What needs to be done: Copy the records below word for word. Stop after the line that contains "R20: 2.2k (AMP2, STG2) -> 2.2k (AGND, AMP2)".

The input:
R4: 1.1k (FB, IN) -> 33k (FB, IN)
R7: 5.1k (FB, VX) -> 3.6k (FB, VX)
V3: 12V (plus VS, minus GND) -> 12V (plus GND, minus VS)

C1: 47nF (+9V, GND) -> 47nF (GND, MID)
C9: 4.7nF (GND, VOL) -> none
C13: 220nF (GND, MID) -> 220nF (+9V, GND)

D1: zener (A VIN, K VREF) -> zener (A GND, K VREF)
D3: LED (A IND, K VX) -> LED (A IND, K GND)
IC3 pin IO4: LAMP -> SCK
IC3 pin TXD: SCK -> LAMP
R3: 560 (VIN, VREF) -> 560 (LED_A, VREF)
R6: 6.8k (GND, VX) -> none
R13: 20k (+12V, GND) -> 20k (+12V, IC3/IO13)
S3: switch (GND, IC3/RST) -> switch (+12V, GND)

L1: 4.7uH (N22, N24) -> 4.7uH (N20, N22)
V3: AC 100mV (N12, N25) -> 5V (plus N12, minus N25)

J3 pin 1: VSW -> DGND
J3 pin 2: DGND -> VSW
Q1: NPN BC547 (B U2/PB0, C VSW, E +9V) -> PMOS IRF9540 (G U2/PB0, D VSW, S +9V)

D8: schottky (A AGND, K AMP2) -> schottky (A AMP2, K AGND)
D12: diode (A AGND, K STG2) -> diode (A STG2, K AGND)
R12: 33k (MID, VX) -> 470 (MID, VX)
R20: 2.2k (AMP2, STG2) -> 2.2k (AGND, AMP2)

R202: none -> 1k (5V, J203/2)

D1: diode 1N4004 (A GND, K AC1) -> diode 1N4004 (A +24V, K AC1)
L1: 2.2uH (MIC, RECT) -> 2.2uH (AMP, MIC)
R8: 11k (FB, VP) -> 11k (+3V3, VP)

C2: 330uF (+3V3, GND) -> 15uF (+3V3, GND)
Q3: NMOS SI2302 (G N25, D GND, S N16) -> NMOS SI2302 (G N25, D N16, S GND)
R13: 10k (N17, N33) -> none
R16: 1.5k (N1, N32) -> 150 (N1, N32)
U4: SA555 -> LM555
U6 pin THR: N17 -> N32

Exercise result:
R4: 1.1k (FB, IN) -> 33k (FB, IN)
R7: 5.1k (FB, VX) -> 3.6k (FB, VX)
V3: 12V (plus VS, minus GND) -> 12V (plus GND, minus VS)

C1: 47nF (+9V, GND) -> 47nF (GND, MID)
C9: 4.7nF (GND, VOL) -> none
C13: 220nF (GND, MID) -> 220nF (+9V, GND)

D1: zener (A VIN, K VREF) -> zener (A GND, K VREF)
D3: LED (A IND, K VX) -> LED (A IND, K GND)
IC3 pin IO4: LAMP -> SCK
IC3 pin TXD: SCK -> LAMP
R3: 560 (VIN, VREF) -> 560 (LED_A, VREF)
R6: 6.8k (GND, VX) -> none
R13: 20k (+12V, GND) -> 20k (+12V, IC3/IO13)
S3: switch (GND, IC3/RST) -> switch (+12V, GND)

L1: 4.7uH (N22, N24) -> 4.7uH (N20, N22)
V3: AC 100mV (N12, N25) -> 5V (plus N12, minus N25)

J3 pin 1: VSW -> DGND
J3 pin 2: DGND -> VSW
Q1: NPN BC547 (B U2/PB0, C VSW, E +9V) -> PMOS IRF9540 (G U2/PB0, D VSW, S +9V)

D8: schottky (A AGND, K AMP2) -> schottky (A AMP2, K AGND)
D12: diode (A AGND, K STG2) -> diode (A STG2, K AGND)
R12: 33k (MID, VX) -> 470 (MID, VX)
R20: 2.2k (AMP2, STG2) -> 2.2k (AGND, AMP2)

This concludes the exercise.